→ **EXCERPTED DATA**
════════════════════

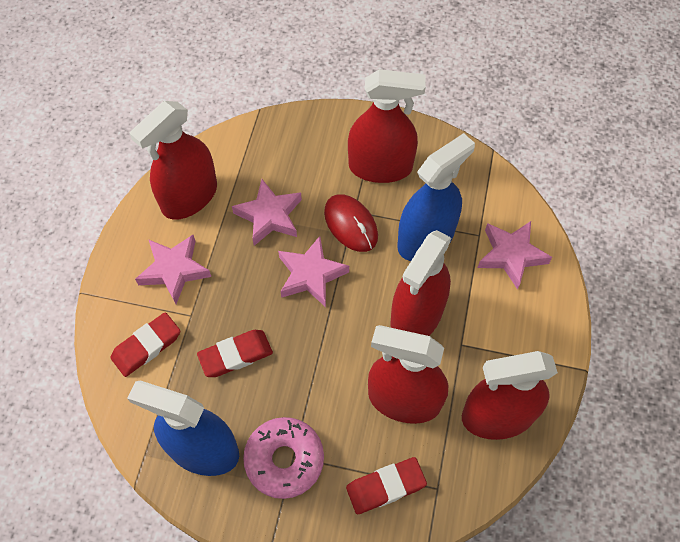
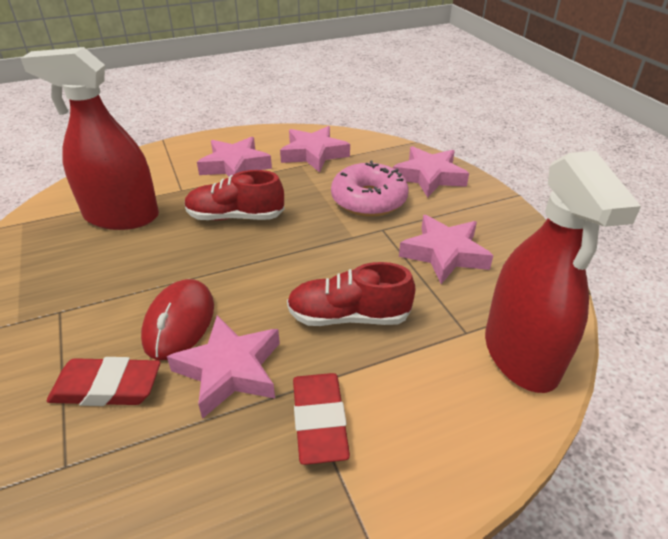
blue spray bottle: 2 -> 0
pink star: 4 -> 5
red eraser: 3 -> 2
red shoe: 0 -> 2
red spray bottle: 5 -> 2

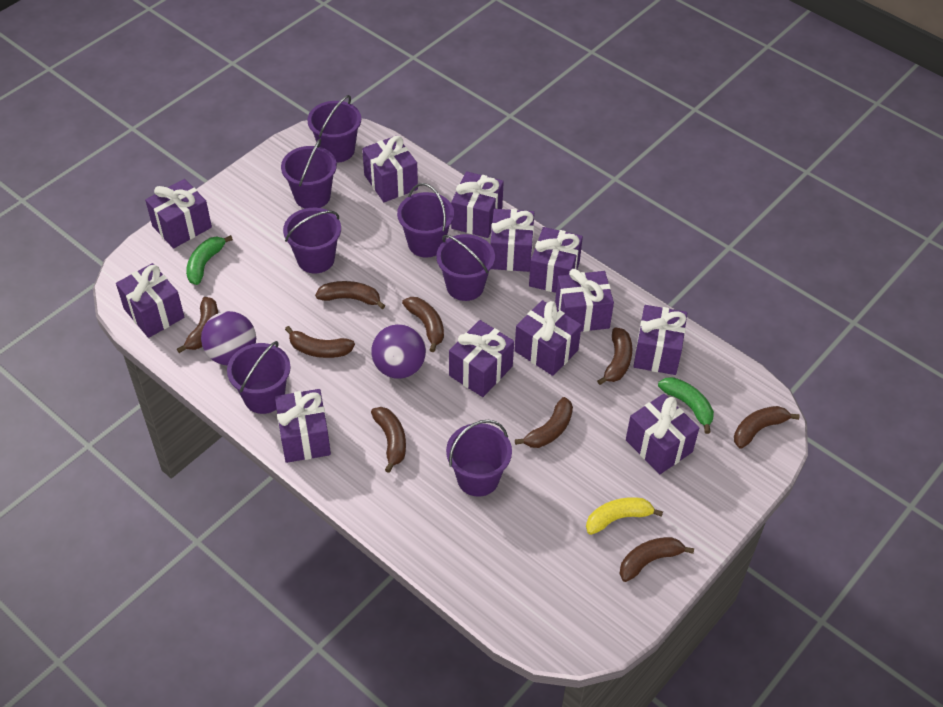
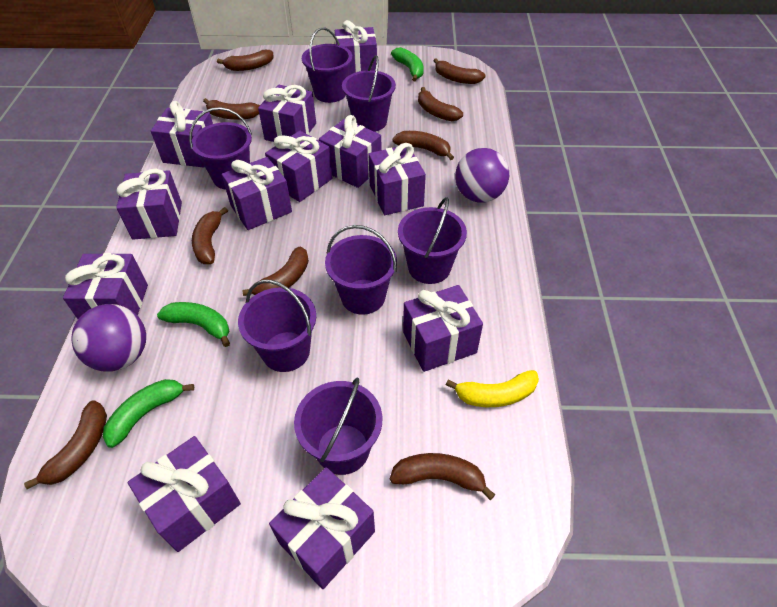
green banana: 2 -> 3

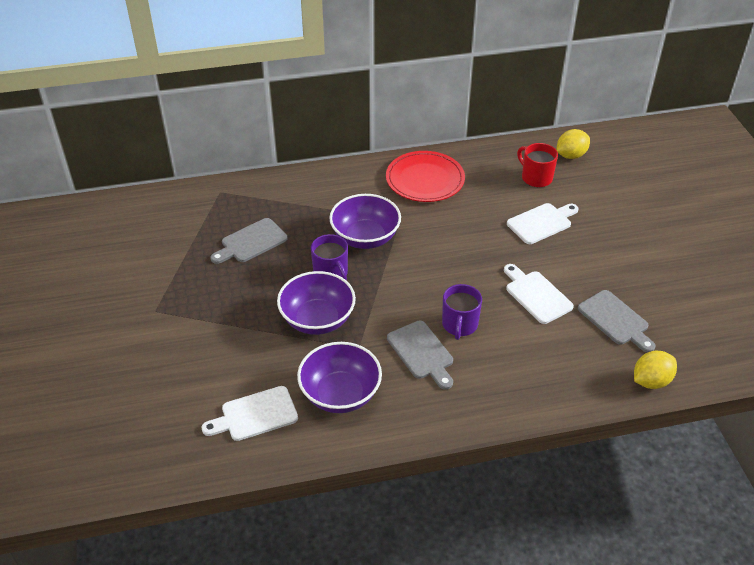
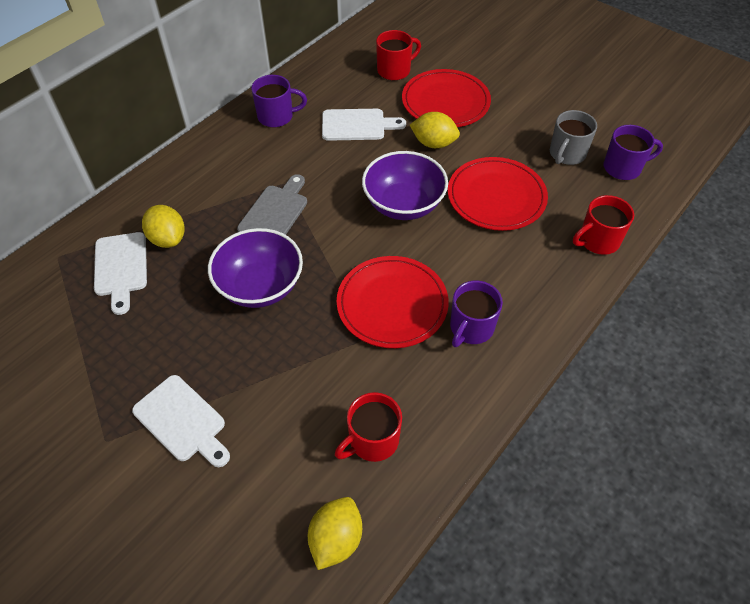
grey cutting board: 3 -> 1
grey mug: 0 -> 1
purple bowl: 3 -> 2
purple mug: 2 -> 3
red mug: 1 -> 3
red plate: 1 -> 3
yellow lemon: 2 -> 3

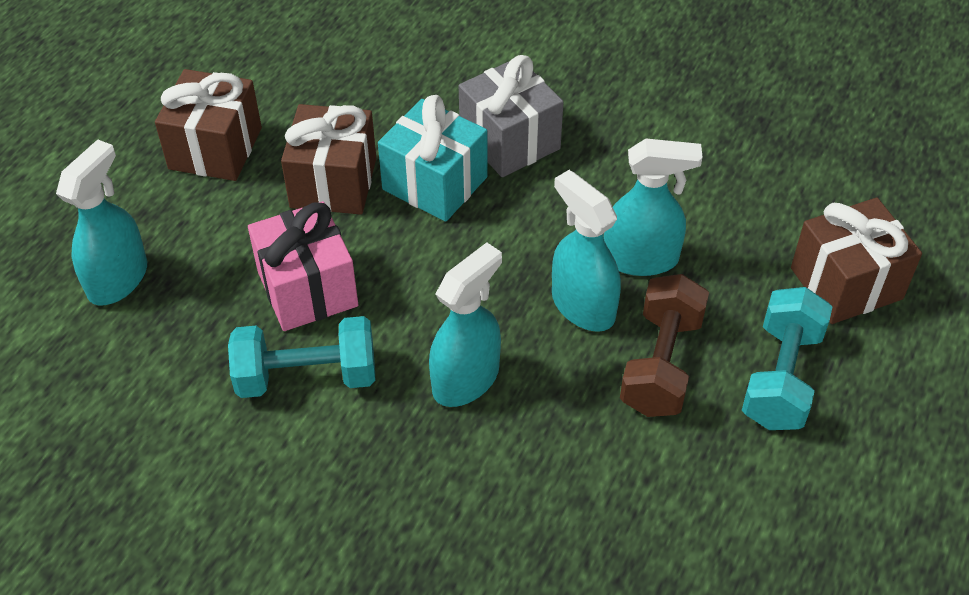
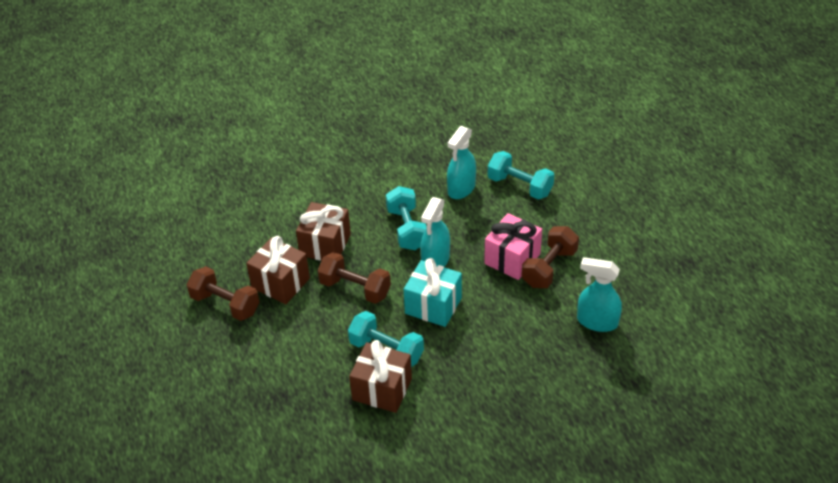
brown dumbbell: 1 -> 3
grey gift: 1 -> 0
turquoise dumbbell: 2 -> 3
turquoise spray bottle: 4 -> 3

════════════════════

→ **THE TASK**
The word "dumbbell" is the filter: copy every line of the listing above that contains it.

→ **ANSWER BOX**
brown dumbbell: 1 -> 3
turquoise dumbbell: 2 -> 3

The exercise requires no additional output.